- _Exercise instructions_
Exactly and without additions, transcribe the line that contains "C4: 3.3uF (AGND, VEE) -> 100nF (AGND, VEE)" and every line after it in the data.
= = = = =
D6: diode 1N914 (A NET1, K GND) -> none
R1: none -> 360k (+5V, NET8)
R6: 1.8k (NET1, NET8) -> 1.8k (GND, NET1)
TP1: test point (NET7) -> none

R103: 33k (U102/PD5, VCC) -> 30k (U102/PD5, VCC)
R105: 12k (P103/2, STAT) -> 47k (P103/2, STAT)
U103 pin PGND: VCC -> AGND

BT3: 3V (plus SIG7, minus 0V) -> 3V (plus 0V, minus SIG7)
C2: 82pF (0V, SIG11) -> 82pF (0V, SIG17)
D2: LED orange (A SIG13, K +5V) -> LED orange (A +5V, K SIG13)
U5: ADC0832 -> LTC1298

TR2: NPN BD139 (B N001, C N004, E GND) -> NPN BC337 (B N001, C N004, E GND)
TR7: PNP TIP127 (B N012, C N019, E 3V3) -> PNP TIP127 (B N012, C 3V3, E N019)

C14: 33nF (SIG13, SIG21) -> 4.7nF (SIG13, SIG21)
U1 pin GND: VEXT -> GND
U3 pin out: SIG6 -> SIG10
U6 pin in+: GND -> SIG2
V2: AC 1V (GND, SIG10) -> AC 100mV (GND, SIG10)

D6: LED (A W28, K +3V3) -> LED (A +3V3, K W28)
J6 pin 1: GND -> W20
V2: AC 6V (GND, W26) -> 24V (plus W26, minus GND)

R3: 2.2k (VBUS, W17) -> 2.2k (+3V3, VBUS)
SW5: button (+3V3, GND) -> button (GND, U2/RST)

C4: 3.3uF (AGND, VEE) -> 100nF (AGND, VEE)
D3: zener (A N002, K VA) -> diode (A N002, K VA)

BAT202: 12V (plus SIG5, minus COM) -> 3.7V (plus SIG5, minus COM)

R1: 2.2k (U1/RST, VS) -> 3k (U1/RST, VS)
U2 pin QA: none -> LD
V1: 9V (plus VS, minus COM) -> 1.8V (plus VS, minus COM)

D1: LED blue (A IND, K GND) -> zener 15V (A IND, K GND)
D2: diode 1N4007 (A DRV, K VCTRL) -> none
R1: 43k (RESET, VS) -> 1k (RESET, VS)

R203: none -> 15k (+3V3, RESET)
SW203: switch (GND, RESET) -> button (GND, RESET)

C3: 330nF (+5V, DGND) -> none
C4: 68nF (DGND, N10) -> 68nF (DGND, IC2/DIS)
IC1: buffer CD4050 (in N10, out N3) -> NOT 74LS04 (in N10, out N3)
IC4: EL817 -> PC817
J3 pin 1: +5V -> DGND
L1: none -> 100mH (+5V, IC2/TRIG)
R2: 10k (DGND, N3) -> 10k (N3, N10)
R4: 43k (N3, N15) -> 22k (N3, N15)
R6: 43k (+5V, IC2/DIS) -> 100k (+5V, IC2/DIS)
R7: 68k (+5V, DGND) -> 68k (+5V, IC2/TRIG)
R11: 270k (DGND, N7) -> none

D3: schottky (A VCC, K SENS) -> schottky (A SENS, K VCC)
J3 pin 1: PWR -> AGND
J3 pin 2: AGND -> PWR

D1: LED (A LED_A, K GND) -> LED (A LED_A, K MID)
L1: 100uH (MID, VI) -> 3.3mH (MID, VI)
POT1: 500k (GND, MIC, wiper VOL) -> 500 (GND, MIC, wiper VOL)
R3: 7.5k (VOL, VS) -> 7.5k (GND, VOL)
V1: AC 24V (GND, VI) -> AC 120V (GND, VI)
= = = = =
- _Finished exercise_
C4: 3.3uF (AGND, VEE) -> 100nF (AGND, VEE)
D3: zener (A N002, K VA) -> diode (A N002, K VA)

BAT202: 12V (plus SIG5, minus COM) -> 3.7V (plus SIG5, minus COM)

R1: 2.2k (U1/RST, VS) -> 3k (U1/RST, VS)
U2 pin QA: none -> LD
V1: 9V (plus VS, minus COM) -> 1.8V (plus VS, minus COM)

D1: LED blue (A IND, K GND) -> zener 15V (A IND, K GND)
D2: diode 1N4007 (A DRV, K VCTRL) -> none
R1: 43k (RESET, VS) -> 1k (RESET, VS)

R203: none -> 15k (+3V3, RESET)
SW203: switch (GND, RESET) -> button (GND, RESET)

C3: 330nF (+5V, DGND) -> none
C4: 68nF (DGND, N10) -> 68nF (DGND, IC2/DIS)
IC1: buffer CD4050 (in N10, out N3) -> NOT 74LS04 (in N10, out N3)
IC4: EL817 -> PC817
J3 pin 1: +5V -> DGND
L1: none -> 100mH (+5V, IC2/TRIG)
R2: 10k (DGND, N3) -> 10k (N3, N10)
R4: 43k (N3, N15) -> 22k (N3, N15)
R6: 43k (+5V, IC2/DIS) -> 100k (+5V, IC2/DIS)
R7: 68k (+5V, DGND) -> 68k (+5V, IC2/TRIG)
R11: 270k (DGND, N7) -> none

D3: schottky (A VCC, K SENS) -> schottky (A SENS, K VCC)
J3 pin 1: PWR -> AGND
J3 pin 2: AGND -> PWR

D1: LED (A LED_A, K GND) -> LED (A LED_A, K MID)
L1: 100uH (MID, VI) -> 3.3mH (MID, VI)
POT1: 500k (GND, MIC, wiper VOL) -> 500 (GND, MIC, wiper VOL)
R3: 7.5k (VOL, VS) -> 7.5k (GND, VOL)
V1: AC 24V (GND, VI) -> AC 120V (GND, VI)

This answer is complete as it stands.